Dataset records
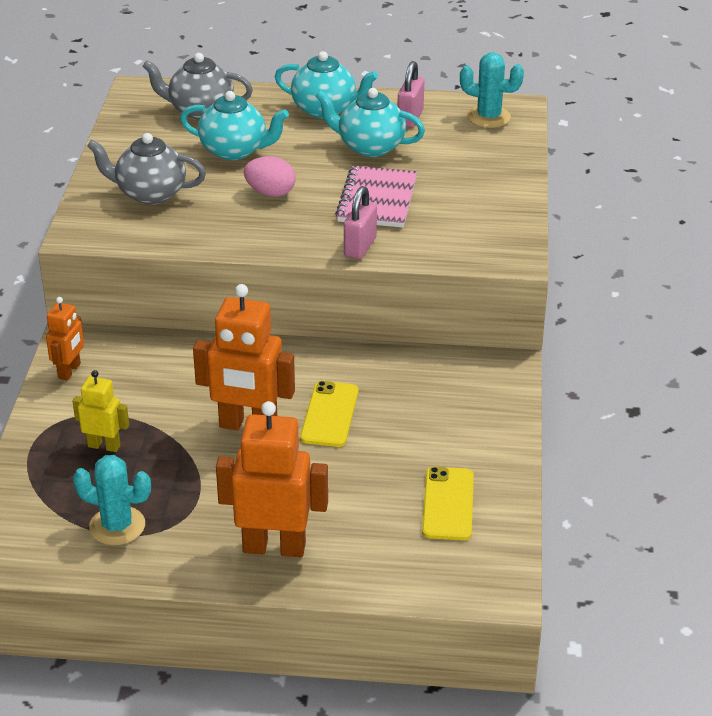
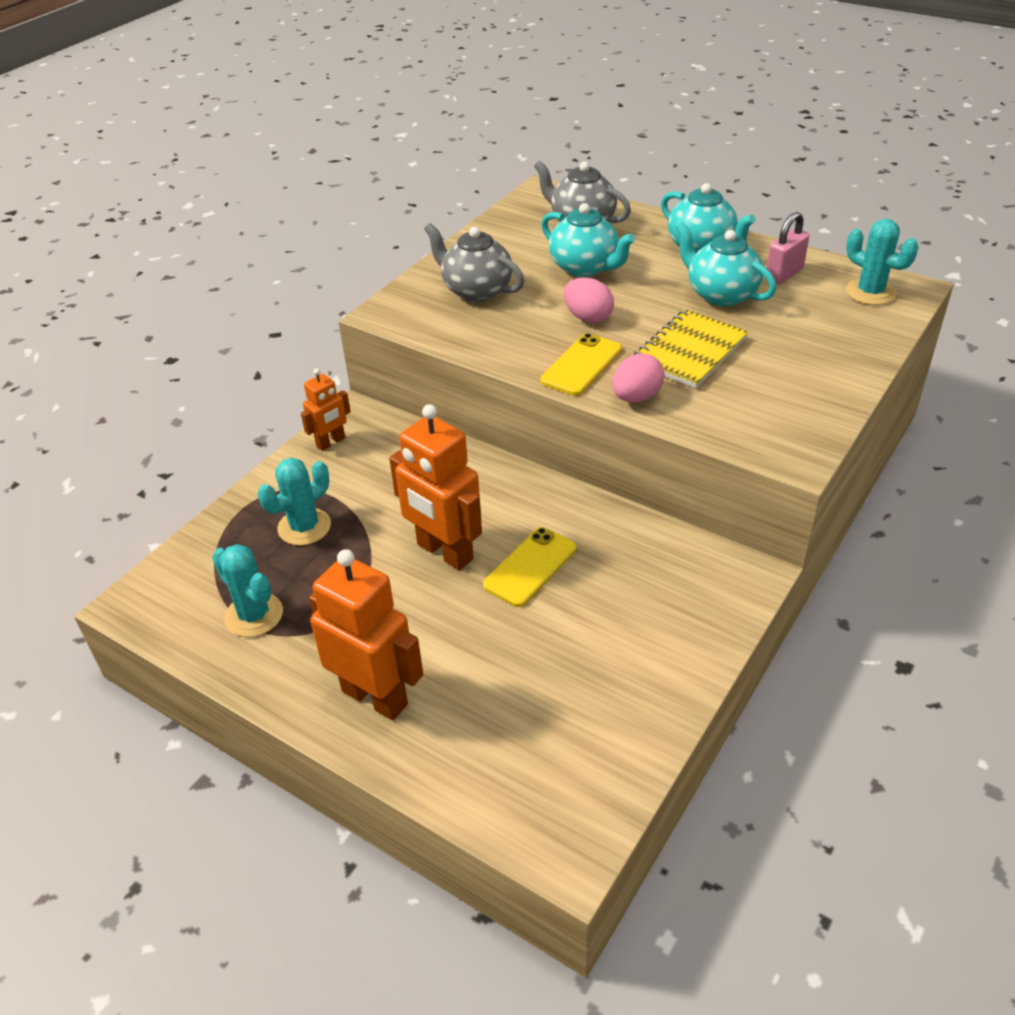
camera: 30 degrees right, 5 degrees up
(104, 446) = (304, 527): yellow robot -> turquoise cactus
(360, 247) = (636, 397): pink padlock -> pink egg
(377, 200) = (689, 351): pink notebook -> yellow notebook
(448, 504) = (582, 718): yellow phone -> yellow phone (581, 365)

**TASK DIRECTIONS**
Copy out all the data exactly, skipping the pictures.

**ANSWER TO THIS EXERCISE**
camera: 30 degrees right, 5 degrees up
(104, 446) = (304, 527): yellow robot -> turquoise cactus
(360, 247) = (636, 397): pink padlock -> pink egg
(377, 200) = (689, 351): pink notebook -> yellow notebook
(448, 504) = (582, 718): yellow phone -> yellow phone (581, 365)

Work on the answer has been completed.